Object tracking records
[Start of Attachment]
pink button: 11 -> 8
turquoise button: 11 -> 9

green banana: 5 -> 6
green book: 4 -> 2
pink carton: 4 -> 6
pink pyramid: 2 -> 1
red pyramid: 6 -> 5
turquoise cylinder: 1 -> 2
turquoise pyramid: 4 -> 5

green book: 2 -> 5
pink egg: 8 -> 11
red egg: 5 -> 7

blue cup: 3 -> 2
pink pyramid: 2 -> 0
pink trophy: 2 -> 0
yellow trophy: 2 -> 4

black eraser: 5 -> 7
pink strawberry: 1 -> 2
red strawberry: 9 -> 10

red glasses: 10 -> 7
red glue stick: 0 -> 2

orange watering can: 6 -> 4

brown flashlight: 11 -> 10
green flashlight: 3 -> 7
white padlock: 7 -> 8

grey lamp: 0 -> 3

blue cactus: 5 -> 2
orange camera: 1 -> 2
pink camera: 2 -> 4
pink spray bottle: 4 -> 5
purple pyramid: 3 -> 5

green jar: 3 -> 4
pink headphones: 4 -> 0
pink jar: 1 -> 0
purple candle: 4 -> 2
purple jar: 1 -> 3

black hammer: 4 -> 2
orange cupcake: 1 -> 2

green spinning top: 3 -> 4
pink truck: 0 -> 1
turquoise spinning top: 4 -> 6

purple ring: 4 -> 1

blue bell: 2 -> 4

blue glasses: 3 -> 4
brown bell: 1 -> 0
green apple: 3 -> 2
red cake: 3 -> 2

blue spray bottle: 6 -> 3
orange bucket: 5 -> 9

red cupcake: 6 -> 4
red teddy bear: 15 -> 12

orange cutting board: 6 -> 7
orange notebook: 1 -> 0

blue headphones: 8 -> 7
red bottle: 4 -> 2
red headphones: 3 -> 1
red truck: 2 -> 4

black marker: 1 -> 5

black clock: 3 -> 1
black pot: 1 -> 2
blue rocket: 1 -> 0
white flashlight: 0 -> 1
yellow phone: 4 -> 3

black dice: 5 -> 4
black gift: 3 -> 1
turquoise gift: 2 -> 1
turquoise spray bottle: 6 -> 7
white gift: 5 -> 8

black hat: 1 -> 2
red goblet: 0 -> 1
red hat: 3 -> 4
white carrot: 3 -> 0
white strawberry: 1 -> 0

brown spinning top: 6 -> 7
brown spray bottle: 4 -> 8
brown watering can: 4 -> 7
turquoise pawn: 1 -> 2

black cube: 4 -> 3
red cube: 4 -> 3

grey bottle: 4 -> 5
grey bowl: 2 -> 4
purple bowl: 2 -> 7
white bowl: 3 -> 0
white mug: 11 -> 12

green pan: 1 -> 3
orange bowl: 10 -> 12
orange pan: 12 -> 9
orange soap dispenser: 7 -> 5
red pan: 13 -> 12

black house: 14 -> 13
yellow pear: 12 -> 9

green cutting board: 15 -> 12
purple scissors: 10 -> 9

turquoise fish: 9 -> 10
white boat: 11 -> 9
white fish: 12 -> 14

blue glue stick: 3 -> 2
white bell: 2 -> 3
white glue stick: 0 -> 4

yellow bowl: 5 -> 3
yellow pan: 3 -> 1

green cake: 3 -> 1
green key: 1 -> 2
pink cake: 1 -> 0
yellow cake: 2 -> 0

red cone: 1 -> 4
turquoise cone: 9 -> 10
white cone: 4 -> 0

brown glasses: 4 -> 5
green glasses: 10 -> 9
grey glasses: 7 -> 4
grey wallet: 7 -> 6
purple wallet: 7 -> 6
[End of Attachment]
▸ **Assignment**: Quote every line of the records above, from the first down to the one holding "yellow trophy: 2 -> 4", exactly as written.

▸ **Solution below**:
pink button: 11 -> 8
turquoise button: 11 -> 9

green banana: 5 -> 6
green book: 4 -> 2
pink carton: 4 -> 6
pink pyramid: 2 -> 1
red pyramid: 6 -> 5
turquoise cylinder: 1 -> 2
turquoise pyramid: 4 -> 5

green book: 2 -> 5
pink egg: 8 -> 11
red egg: 5 -> 7

blue cup: 3 -> 2
pink pyramid: 2 -> 0
pink trophy: 2 -> 0
yellow trophy: 2 -> 4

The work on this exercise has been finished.